Return the LilyPond source from every item verbatim, character for character, and leave the pictures out of your answer.

- _EXCERPTED DATA_:
[start]
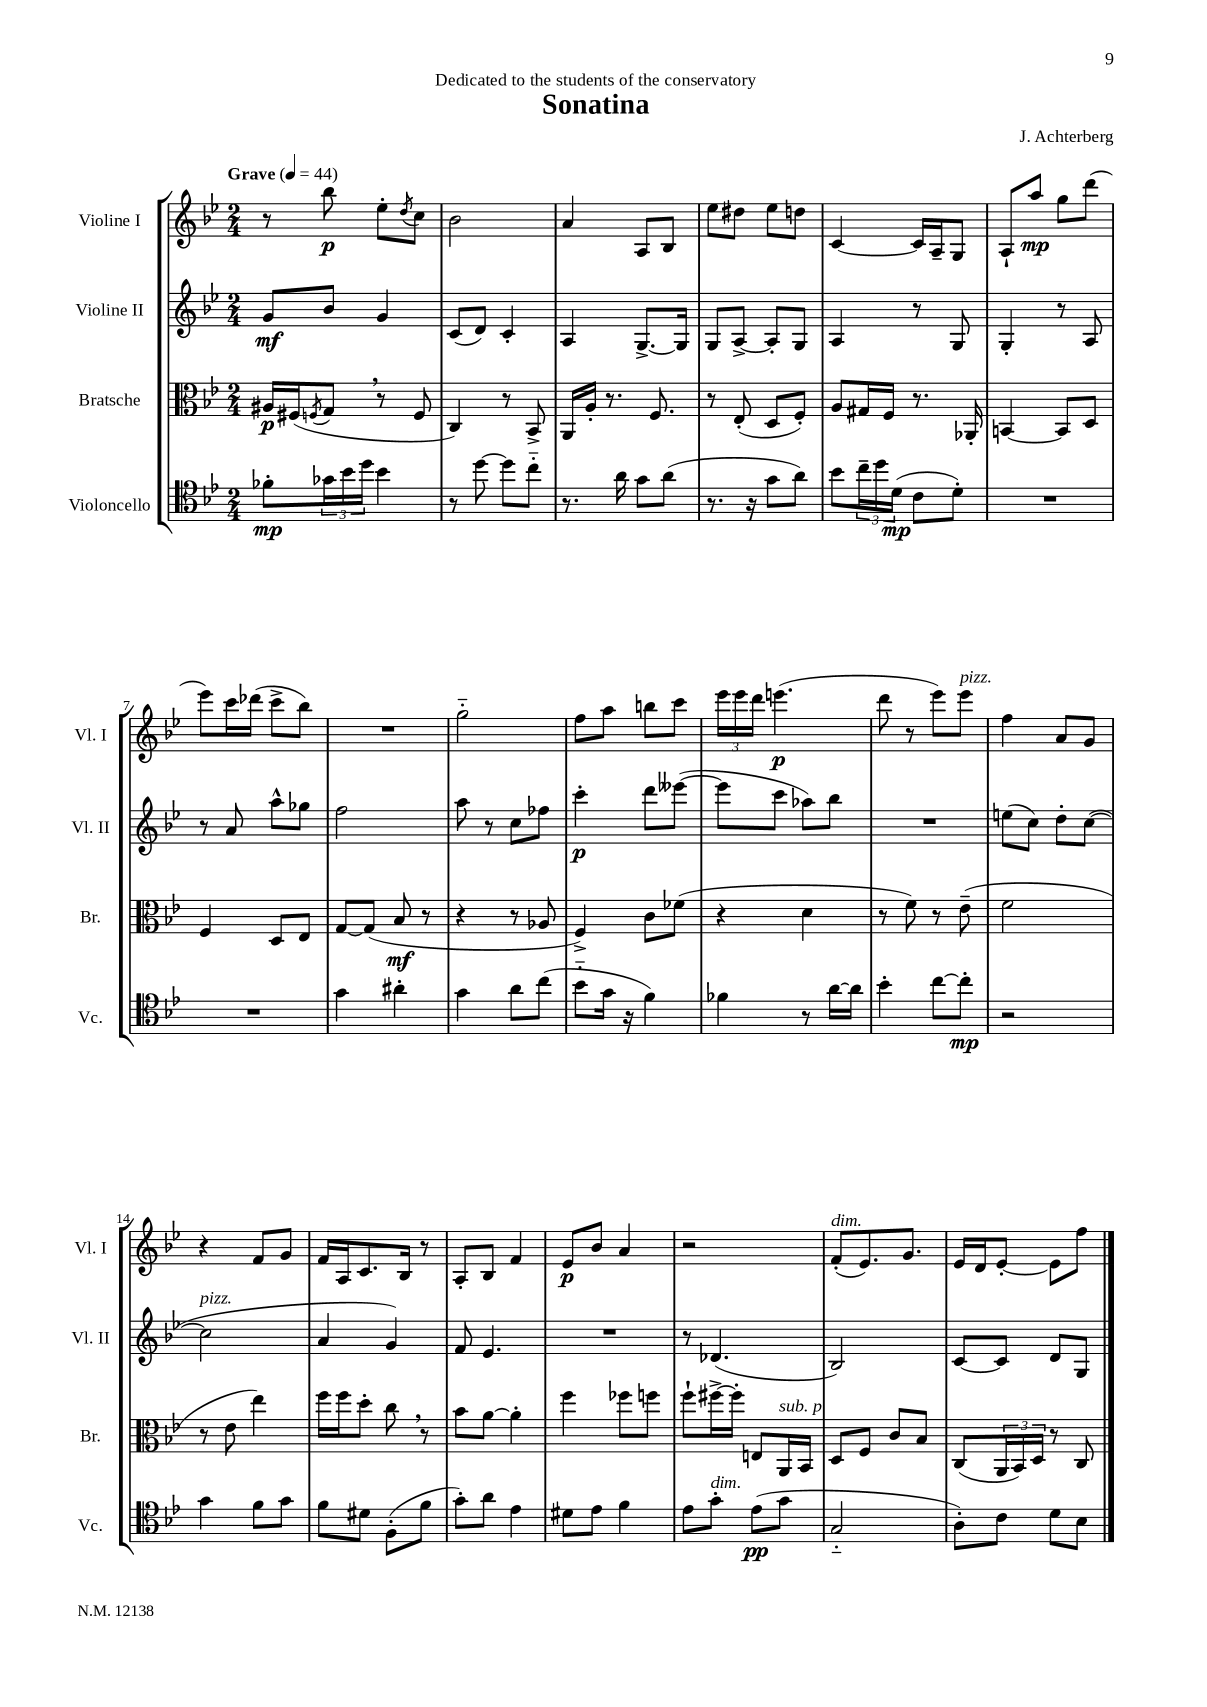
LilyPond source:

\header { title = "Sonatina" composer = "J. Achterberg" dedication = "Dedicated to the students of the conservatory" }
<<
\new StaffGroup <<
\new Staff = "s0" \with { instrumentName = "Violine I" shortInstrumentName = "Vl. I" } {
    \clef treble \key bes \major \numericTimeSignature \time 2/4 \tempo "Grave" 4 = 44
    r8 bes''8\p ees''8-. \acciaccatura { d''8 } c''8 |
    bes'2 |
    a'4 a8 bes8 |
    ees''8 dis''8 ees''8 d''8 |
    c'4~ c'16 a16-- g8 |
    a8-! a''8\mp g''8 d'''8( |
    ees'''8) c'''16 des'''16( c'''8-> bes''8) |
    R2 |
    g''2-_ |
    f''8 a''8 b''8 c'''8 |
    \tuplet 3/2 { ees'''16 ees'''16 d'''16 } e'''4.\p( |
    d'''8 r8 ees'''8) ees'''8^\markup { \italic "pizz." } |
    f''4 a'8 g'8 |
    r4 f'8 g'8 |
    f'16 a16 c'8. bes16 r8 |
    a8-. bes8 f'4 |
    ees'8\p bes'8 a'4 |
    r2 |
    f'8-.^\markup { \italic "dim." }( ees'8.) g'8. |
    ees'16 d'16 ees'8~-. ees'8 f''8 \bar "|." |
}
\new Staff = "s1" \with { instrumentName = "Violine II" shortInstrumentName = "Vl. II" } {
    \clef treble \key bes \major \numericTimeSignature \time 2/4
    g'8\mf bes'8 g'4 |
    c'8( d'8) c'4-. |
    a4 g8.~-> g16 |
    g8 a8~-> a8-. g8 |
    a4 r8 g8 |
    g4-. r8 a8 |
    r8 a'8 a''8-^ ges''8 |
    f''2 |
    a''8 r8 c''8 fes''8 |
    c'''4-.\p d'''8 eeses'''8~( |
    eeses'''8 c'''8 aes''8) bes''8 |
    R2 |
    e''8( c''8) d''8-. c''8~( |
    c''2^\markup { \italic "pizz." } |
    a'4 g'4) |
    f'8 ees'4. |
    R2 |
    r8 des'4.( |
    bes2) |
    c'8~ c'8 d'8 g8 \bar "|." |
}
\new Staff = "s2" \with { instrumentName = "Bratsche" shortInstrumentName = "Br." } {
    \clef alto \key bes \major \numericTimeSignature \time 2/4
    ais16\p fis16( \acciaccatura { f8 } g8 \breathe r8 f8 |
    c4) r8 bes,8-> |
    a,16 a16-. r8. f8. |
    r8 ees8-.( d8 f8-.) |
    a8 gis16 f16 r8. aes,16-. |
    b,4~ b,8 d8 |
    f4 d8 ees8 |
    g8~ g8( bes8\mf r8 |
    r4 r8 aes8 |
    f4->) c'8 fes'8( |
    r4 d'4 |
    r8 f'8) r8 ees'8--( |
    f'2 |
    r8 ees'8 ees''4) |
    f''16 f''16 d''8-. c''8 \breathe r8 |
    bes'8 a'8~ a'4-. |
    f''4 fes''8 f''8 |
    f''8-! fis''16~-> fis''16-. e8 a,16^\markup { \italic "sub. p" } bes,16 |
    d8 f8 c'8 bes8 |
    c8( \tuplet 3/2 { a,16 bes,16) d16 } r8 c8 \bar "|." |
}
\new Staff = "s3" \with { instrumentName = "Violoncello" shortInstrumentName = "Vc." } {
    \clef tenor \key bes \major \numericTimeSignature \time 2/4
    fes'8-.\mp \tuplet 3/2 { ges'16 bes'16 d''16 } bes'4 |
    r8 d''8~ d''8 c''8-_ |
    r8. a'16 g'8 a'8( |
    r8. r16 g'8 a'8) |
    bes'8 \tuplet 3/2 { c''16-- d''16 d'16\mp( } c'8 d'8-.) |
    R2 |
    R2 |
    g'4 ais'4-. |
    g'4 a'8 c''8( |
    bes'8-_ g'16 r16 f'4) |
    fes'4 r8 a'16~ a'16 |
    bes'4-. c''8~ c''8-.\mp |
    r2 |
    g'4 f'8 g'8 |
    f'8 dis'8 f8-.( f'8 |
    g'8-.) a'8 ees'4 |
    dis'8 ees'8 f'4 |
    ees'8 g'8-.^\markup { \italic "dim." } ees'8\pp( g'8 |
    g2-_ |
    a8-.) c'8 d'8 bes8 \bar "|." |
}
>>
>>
[end]
- _WORKED ANSWER_:
LilyPond source:

\header { title = "Sonatina" composer = "J. Achterberg" dedication = "Dedicated to the students of the conservatory" }
<<
\new StaffGroup <<
\new Staff = "s0" \with { instrumentName = "Violine I" shortInstrumentName = "Vl. I" } {
    \clef treble \key bes \major \numericTimeSignature \time 2/4 \tempo "Grave" 4 = 44
    r8 bes''8\p ees''8-. \acciaccatura { d''8 } c''8 |
    bes'2 |
    a'4 a8 bes8 |
    ees''8 dis''8 ees''8 d''8 |
    c'4~ c'16 a16-- g8 |
    a8-! a''8\mp g''8 d'''8( |
    ees'''8) c'''16 des'''16( c'''8-> bes''8) |
    R2 |
    g''2-_ |
    f''8 a''8 b''8 c'''8 |
    \tuplet 3/2 { ees'''16 ees'''16 d'''16 } e'''4.\p( |
    d'''8 r8 ees'''8) ees'''8^\markup { \italic "pizz." } |
    f''4 a'8 g'8 |
    r4 f'8 g'8 |
    f'16 a16 c'8. bes16 r8 |
    a8-. bes8 f'4 |
    ees'8\p bes'8 a'4 |
    r2 |
    f'8-.^\markup { \italic "dim." }( ees'8.) g'8. |
    ees'16 d'16 ees'8~-. ees'8 f''8 \bar "|." |
}
\new Staff = "s1" \with { instrumentName = "Violine II" shortInstrumentName = "Vl. II" } {
    \clef treble \key bes \major \numericTimeSignature \time 2/4
    g'8\mf bes'8 g'4 |
    c'8( d'8) c'4-. |
    a4 g8.~-> g16 |
    g8 a8~-> a8-. g8 |
    a4 r8 g8 |
    g4-. r8 a8 |
    r8 a'8 a''8-^ ges''8 |
    f''2 |
    a''8 r8 c''8 fes''8 |
    c'''4-.\p d'''8 eeses'''8~( |
    eeses'''8 c'''8 aes''8) bes''8 |
    R2 |
    e''8( c''8) d''8-. c''8~( |
    c''2^\markup { \italic "pizz." } |
    a'4 g'4) |
    f'8 ees'4. |
    R2 |
    r8 des'4.( |
    bes2) |
    c'8~ c'8 d'8 g8 \bar "|." |
}
\new Staff = "s2" \with { instrumentName = "Bratsche" shortInstrumentName = "Br." } {
    \clef alto \key bes \major \numericTimeSignature \time 2/4
    ais16\p fis16( \acciaccatura { f8 } g8 \breathe r8 f8 |
    c4) r8 bes,8-> |
    a,16 a16-. r8. f8. |
    r8 ees8-.( d8 f8-.) |
    a8 gis16 f16 r8. aes,16-. |
    b,4~ b,8 d8 |
    f4 d8 ees8 |
    g8~ g8( bes8\mf r8 |
    r4 r8 aes8 |
    f4->) c'8 fes'8( |
    r4 d'4 |
    r8 f'8) r8 ees'8--( |
    f'2 |
    r8 ees'8 ees''4) |
    f''16 f''16 d''8-. c''8 \breathe r8 |
    bes'8 a'8~ a'4-. |
    f''4 fes''8 f''8 |
    f''8-! fis''16~-> fis''16-. e8 a,16^\markup { \italic "sub. p" } bes,16 |
    d8 f8 c'8 bes8 |
    c8( \tuplet 3/2 { a,16 bes,16) d16 } r8 c8 \bar "|." |
}
\new Staff = "s3" \with { instrumentName = "Violoncello" shortInstrumentName = "Vc." } {
    \clef tenor \key bes \major \numericTimeSignature \time 2/4
    fes'8-.\mp \tuplet 3/2 { ges'16 bes'16 d''16 } bes'4 |
    r8 d''8~ d''8 c''8-_ |
    r8. a'16 g'8 a'8( |
    r8. r16 g'8 a'8) |
    bes'8 \tuplet 3/2 { c''16-- d''16 d'16\mp( } c'8 d'8-.) |
    R2 |
    R2 |
    g'4 ais'4-. |
    g'4 a'8 c''8( |
    bes'8-_ g'16 r16 f'4) |
    fes'4 r8 a'16~ a'16 |
    bes'4-. c''8~ c''8-.\mp |
    r2 |
    g'4 f'8 g'8 |
    f'8 dis'8 f8-.( f'8 |
    g'8-.) a'8 ees'4 |
    dis'8 ees'8 f'4 |
    ees'8 g'8-.^\markup { \italic "dim." } ees'8\pp( g'8 |
    g2-_ |
    a8-.) c'8 d'8 bes8 \bar "|." |
}
>>
>>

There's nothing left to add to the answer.